> Scene edit records
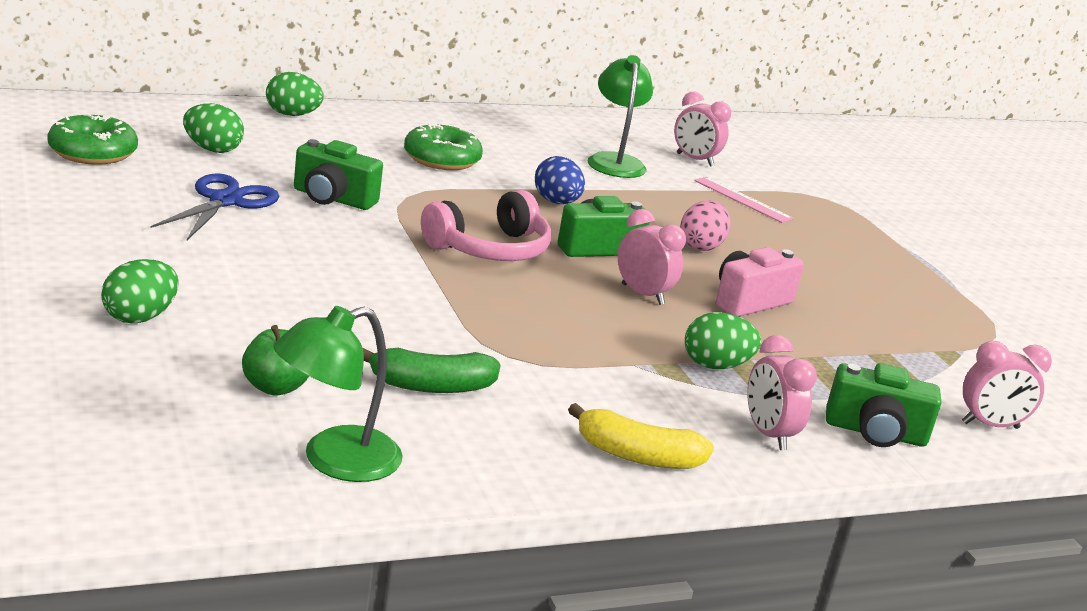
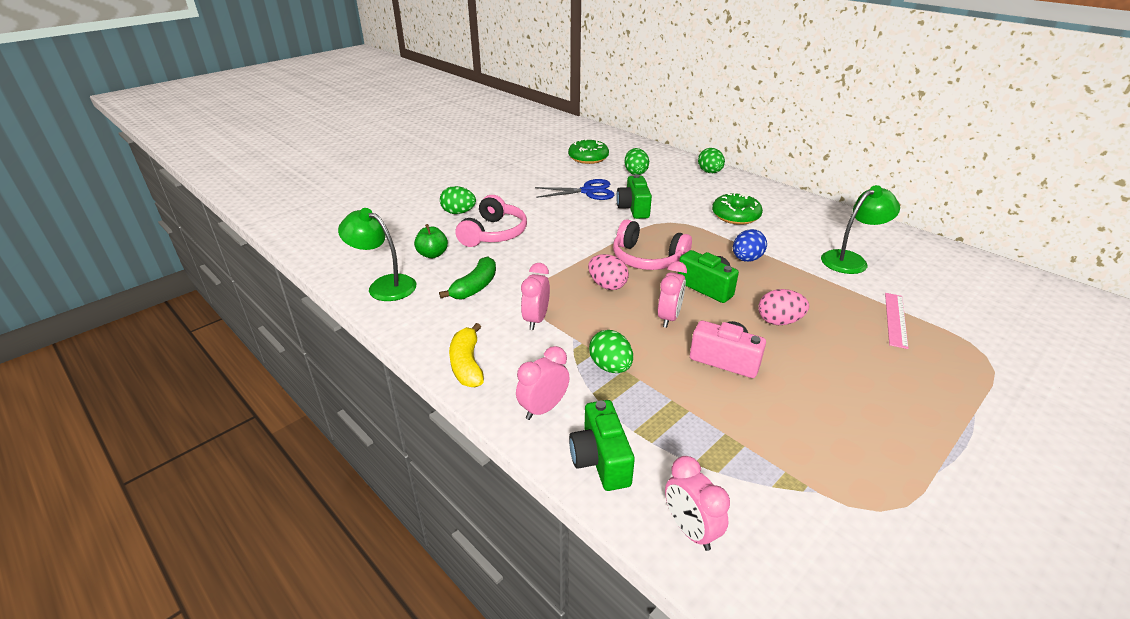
camera: 70 degrees right, 10 degrees up
(269, 316) = (494, 233): none -> pink headphones
(431, 386) = (475, 287): green banana -> green banana turned 120 degrees counterclockwise
(530, 298) = (607, 285): none -> pink egg
(694, 160) = (923, 285): pink clock -> pink clock (536, 320)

> WORK ITEM
For each line of the entries that contains the word "degrees", make a copy.

> RESPONSE
camera: 70 degrees right, 10 degrees up
(431, 386) = (475, 287): green banana -> green banana turned 120 degrees counterclockwise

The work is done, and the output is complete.